Prompt — Word for word, transcribe the data below from the line with "green round brick F2" to the line with "orange tile H15:J15", keeping both of those lines.

Supplied information —
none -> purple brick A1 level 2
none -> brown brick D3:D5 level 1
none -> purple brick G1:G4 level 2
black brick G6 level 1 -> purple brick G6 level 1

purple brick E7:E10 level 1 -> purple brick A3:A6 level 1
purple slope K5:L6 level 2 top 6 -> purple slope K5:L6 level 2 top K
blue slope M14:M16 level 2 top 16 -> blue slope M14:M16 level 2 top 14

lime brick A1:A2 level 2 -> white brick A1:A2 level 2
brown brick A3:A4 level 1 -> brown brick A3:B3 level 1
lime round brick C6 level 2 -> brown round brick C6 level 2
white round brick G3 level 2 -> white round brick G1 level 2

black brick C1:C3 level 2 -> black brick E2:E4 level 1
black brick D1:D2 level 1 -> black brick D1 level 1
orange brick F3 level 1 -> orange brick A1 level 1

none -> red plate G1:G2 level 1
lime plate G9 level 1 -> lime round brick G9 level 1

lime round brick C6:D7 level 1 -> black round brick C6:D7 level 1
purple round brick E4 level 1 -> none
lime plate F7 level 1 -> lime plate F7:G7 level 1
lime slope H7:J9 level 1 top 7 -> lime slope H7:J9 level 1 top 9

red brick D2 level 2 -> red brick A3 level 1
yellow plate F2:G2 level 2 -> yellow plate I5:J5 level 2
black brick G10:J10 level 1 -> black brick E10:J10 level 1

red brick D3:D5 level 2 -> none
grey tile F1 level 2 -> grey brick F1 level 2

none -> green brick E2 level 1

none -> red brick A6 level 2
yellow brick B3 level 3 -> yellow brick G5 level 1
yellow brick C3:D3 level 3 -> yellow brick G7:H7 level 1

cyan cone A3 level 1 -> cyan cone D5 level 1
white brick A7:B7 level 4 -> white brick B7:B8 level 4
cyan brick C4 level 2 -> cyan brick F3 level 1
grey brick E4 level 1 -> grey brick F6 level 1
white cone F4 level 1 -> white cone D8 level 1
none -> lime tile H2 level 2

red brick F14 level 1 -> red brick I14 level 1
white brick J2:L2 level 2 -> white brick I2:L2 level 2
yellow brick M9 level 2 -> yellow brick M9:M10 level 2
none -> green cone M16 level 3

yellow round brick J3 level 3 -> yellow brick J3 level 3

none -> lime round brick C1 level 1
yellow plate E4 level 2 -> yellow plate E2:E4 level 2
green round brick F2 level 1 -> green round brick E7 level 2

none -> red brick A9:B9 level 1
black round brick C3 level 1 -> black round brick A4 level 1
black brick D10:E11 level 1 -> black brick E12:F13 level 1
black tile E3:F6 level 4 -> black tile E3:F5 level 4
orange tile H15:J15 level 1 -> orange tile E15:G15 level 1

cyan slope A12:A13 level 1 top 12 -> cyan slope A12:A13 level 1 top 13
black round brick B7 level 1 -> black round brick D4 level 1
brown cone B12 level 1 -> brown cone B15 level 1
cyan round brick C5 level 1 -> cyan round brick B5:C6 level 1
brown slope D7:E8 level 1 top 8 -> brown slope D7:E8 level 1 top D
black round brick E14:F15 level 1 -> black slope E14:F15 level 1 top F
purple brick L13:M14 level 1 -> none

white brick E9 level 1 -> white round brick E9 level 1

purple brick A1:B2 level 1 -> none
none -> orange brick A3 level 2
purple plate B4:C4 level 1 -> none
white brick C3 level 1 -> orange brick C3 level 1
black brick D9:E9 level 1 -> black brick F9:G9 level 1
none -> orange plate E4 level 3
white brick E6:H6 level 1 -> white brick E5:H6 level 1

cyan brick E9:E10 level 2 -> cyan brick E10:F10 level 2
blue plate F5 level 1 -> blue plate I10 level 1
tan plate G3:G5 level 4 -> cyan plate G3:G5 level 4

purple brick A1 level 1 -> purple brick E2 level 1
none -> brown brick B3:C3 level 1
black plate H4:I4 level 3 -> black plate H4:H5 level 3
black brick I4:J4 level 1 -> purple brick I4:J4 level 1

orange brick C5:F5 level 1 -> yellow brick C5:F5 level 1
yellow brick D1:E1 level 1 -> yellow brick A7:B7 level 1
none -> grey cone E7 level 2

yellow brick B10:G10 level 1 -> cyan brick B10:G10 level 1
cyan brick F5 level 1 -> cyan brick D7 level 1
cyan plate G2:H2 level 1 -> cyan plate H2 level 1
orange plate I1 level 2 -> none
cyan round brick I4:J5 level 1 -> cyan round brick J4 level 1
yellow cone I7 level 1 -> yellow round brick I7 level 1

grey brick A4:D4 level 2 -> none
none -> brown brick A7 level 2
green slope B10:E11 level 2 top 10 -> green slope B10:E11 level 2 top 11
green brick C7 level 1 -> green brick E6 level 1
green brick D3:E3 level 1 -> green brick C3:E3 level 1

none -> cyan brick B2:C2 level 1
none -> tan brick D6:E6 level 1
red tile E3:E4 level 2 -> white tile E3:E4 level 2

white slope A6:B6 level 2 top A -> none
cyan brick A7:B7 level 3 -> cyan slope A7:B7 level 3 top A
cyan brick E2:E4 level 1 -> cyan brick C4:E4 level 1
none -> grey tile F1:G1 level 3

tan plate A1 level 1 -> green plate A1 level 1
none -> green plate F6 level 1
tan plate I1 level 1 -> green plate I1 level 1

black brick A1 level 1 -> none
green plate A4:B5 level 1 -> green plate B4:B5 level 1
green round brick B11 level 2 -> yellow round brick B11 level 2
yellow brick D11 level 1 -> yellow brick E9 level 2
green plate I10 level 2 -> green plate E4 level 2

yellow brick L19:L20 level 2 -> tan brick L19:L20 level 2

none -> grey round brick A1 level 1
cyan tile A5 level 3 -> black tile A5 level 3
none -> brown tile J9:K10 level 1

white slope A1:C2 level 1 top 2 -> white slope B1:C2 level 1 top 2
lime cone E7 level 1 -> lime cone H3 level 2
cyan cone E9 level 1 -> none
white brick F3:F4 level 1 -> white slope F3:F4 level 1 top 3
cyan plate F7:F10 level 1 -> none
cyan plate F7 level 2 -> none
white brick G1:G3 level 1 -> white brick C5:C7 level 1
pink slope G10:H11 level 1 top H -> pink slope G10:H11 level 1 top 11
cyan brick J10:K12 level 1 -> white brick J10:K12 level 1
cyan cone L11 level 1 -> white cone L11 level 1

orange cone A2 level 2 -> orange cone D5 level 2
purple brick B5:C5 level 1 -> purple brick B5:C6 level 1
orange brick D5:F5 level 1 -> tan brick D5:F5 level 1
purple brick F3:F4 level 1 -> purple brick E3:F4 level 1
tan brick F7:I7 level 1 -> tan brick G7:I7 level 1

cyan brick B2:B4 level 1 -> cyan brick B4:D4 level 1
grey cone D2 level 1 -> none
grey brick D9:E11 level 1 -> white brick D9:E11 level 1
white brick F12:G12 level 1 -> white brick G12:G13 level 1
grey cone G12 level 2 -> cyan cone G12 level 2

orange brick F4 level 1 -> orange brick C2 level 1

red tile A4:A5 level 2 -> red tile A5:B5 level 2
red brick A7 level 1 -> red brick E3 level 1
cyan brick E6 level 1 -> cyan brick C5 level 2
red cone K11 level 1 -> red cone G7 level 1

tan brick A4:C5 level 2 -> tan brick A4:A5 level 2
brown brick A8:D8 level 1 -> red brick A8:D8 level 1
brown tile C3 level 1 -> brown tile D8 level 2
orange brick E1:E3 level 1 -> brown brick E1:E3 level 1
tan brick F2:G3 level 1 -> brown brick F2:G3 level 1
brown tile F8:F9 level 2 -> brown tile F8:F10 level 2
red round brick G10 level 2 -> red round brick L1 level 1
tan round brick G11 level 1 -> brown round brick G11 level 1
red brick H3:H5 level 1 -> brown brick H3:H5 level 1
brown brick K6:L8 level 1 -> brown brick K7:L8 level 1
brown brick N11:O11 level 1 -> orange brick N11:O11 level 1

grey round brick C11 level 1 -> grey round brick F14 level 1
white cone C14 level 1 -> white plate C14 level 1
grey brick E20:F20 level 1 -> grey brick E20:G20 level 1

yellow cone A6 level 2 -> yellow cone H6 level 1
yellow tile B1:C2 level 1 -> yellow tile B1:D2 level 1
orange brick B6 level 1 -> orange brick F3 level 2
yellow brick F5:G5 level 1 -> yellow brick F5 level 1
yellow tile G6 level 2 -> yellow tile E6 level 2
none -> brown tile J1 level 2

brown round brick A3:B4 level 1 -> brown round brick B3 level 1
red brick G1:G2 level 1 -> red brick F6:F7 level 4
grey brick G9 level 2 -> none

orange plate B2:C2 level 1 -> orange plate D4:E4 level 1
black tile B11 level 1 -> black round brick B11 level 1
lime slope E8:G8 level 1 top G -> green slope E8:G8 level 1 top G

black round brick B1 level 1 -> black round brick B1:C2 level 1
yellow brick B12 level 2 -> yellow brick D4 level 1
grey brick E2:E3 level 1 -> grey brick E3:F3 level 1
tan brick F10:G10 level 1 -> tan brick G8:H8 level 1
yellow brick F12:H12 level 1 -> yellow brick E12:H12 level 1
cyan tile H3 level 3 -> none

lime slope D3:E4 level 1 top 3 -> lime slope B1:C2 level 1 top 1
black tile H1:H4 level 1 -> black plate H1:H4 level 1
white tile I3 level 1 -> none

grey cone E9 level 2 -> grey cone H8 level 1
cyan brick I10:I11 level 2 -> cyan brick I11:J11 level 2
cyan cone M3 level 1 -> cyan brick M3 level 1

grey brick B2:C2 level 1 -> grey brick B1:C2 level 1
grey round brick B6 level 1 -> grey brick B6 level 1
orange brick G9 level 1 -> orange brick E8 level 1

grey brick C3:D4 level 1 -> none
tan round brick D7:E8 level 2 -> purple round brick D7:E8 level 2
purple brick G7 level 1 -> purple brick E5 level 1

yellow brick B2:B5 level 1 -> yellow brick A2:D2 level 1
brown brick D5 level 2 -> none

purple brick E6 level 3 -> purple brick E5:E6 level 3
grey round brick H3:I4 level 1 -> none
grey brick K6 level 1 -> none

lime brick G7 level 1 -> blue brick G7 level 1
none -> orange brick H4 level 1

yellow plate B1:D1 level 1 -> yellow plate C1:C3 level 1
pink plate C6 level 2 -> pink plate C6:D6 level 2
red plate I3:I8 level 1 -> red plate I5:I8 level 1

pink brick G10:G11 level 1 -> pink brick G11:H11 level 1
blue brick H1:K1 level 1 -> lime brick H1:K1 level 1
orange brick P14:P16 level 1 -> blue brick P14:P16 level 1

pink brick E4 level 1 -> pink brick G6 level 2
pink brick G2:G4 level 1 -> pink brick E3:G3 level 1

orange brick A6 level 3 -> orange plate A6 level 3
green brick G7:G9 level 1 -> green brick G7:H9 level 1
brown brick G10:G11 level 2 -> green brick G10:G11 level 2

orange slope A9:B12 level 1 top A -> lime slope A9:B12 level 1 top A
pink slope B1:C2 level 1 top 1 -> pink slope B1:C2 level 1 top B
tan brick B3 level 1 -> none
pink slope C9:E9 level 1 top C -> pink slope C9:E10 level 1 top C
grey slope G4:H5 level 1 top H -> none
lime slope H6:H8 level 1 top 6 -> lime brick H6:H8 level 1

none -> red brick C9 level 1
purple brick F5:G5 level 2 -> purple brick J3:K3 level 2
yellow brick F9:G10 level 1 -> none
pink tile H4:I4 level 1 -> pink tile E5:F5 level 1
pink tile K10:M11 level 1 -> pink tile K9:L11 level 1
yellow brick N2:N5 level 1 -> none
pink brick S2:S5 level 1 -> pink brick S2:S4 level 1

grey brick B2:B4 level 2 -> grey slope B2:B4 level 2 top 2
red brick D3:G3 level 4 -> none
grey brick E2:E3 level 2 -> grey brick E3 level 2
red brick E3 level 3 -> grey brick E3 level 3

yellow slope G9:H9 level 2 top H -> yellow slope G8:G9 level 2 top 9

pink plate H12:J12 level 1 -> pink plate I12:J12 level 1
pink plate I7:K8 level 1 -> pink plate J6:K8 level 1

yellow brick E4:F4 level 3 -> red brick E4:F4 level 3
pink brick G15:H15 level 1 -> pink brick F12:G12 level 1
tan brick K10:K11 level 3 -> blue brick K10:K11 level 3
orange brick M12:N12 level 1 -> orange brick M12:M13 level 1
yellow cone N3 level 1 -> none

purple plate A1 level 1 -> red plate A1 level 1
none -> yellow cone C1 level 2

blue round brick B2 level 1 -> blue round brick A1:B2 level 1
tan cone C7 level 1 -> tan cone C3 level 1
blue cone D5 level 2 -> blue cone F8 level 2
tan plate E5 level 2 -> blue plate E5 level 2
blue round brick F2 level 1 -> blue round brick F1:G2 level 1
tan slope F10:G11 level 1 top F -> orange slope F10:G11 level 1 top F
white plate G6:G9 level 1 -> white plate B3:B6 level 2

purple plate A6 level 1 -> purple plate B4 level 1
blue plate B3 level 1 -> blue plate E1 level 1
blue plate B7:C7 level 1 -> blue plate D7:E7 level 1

Exercise solution —
green round brick F2 level 1 -> green round brick E7 level 2

none -> red brick A9:B9 level 1
black round brick C3 level 1 -> black round brick A4 level 1
black brick D10:E11 level 1 -> black brick E12:F13 level 1
black tile E3:F6 level 4 -> black tile E3:F5 level 4
orange tile H15:J15 level 1 -> orange tile E15:G15 level 1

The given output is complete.